--- DATA SUPPLIED Enclosed Below ---

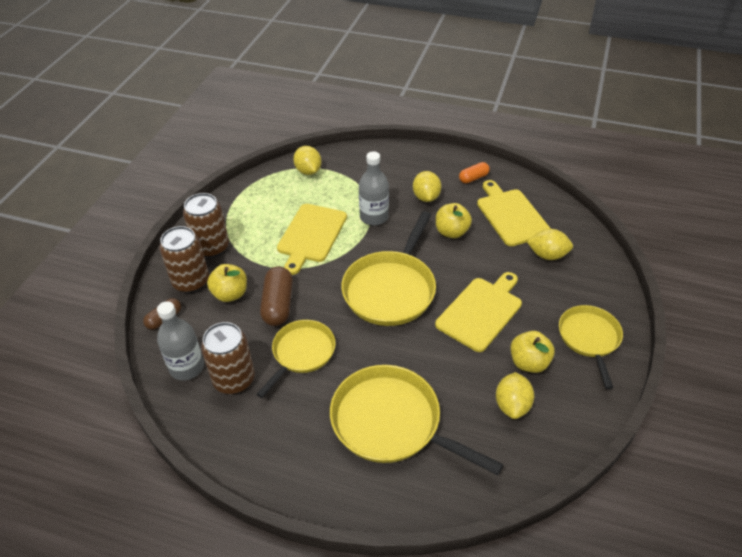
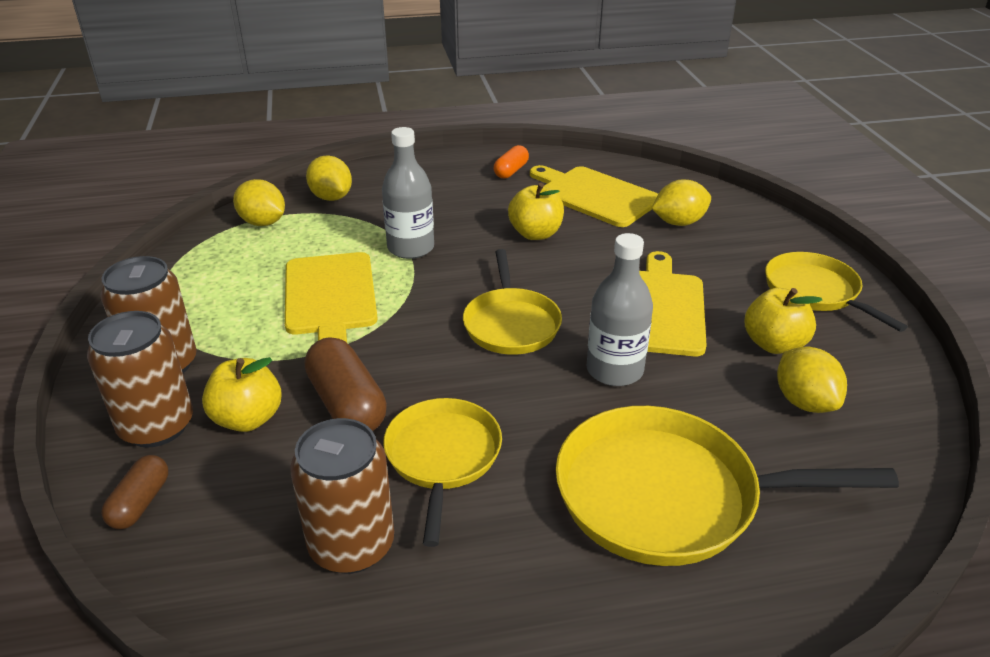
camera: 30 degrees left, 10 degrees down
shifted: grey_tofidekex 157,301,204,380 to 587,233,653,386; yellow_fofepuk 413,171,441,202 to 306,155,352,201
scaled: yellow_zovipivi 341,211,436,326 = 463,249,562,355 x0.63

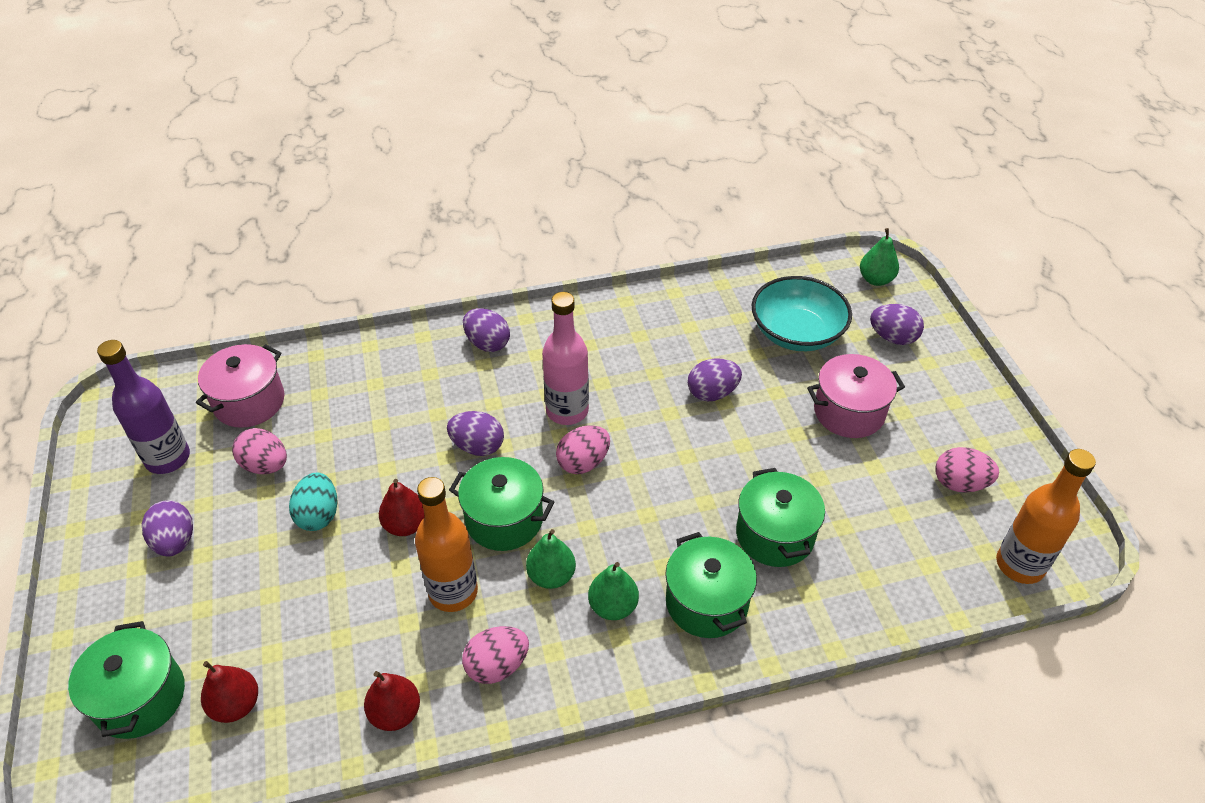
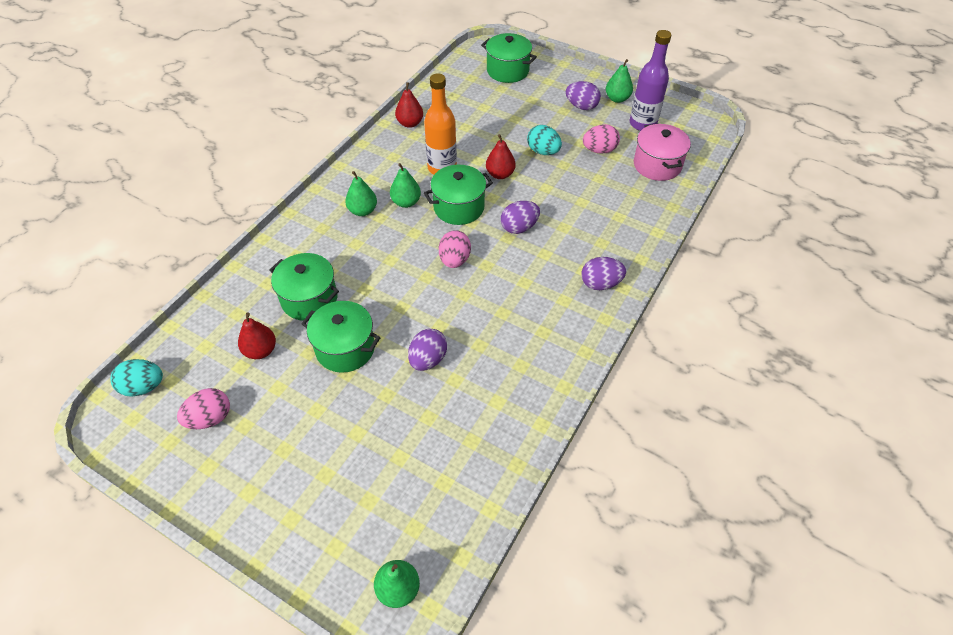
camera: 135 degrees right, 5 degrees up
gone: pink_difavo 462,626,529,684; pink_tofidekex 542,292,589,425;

--- End of Enclosed DATA SUPPLIED ---

(EXERCISE REQUIREMENTS): Omitting the pictures, copy each record above exactly as it stands.

(SOLUTION):
camera: 30 degrees left, 10 degrees down
shifted: grey_tofidekex 157,301,204,380 to 587,233,653,386; yellow_fofepuk 413,171,441,202 to 306,155,352,201
scaled: yellow_zovipivi 341,211,436,326 = 463,249,562,355 x0.63

camera: 135 degrees right, 5 degrees up
gone: pink_difavo 462,626,529,684; pink_tofidekex 542,292,589,425;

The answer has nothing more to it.